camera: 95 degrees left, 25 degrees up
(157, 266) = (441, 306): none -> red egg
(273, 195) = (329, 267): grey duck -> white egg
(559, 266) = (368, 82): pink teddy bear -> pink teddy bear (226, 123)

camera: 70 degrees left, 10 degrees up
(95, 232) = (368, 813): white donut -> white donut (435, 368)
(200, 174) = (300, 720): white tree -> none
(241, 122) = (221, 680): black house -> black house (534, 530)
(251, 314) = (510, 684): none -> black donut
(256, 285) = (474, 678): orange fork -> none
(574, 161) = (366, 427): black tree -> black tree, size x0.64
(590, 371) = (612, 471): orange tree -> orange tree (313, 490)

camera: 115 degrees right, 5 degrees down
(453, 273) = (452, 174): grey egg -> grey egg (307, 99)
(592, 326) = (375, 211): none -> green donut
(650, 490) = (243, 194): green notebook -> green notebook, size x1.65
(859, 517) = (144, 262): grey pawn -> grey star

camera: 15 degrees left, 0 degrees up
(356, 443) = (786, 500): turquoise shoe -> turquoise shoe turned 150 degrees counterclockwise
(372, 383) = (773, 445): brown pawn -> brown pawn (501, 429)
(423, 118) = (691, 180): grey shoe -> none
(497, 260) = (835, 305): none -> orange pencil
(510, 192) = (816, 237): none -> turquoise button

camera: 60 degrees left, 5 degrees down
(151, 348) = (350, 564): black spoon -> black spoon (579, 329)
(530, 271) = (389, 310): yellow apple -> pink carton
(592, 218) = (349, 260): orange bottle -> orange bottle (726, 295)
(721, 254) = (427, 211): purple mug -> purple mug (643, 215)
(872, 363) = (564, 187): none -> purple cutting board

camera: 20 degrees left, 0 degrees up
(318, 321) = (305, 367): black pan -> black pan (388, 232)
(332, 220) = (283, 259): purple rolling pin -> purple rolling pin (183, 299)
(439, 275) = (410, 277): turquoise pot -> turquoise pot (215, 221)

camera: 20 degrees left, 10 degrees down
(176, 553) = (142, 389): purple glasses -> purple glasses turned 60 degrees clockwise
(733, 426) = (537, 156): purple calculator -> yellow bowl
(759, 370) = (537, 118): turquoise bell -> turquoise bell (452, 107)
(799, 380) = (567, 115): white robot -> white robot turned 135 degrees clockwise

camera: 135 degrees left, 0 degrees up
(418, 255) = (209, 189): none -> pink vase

--------------------------------

ABOUT THIS EXERCISE:
Exact copy required. Repeat the material above in full.

ANSWER SECTION:
camera: 95 degrees left, 25 degrees up
(157, 266) = (441, 306): none -> red egg
(273, 195) = (329, 267): grey duck -> white egg
(559, 266) = (368, 82): pink teddy bear -> pink teddy bear (226, 123)

camera: 70 degrees left, 10 degrees up
(95, 232) = (368, 813): white donut -> white donut (435, 368)
(200, 174) = (300, 720): white tree -> none
(241, 122) = (221, 680): black house -> black house (534, 530)
(251, 314) = (510, 684): none -> black donut
(256, 285) = (474, 678): orange fork -> none
(574, 161) = (366, 427): black tree -> black tree, size x0.64
(590, 371) = (612, 471): orange tree -> orange tree (313, 490)

camera: 115 degrees right, 5 degrees down
(453, 273) = (452, 174): grey egg -> grey egg (307, 99)
(592, 326) = (375, 211): none -> green donut
(650, 490) = (243, 194): green notebook -> green notebook, size x1.65
(859, 517) = (144, 262): grey pawn -> grey star

camera: 15 degrees left, 0 degrees up
(356, 443) = (786, 500): turquoise shoe -> turquoise shoe turned 150 degrees counterclockwise
(372, 383) = (773, 445): brown pawn -> brown pawn (501, 429)
(423, 118) = (691, 180): grey shoe -> none
(497, 260) = (835, 305): none -> orange pencil
(510, 192) = (816, 237): none -> turquoise button

camera: 60 degrees left, 5 degrees down
(151, 348) = (350, 564): black spoon -> black spoon (579, 329)
(530, 271) = (389, 310): yellow apple -> pink carton
(592, 218) = (349, 260): orange bottle -> orange bottle (726, 295)
(721, 254) = (427, 211): purple mug -> purple mug (643, 215)
(872, 363) = (564, 187): none -> purple cutting board

camera: 20 degrees left, 0 degrees up
(318, 321) = (305, 367): black pan -> black pan (388, 232)
(332, 220) = (283, 259): purple rolling pin -> purple rolling pin (183, 299)
(439, 275) = (410, 277): turquoise pot -> turquoise pot (215, 221)

camera: 20 degrees left, 10 degrees down
(176, 553) = (142, 389): purple glasses -> purple glasses turned 60 degrees clockwise
(733, 426) = (537, 156): purple calculator -> yellow bowl
(759, 370) = (537, 118): turquoise bell -> turquoise bell (452, 107)
(799, 380) = (567, 115): white robot -> white robot turned 135 degrees clockwise

camera: 135 degrees left, 0 degrees up
(418, 255) = (209, 189): none -> pink vase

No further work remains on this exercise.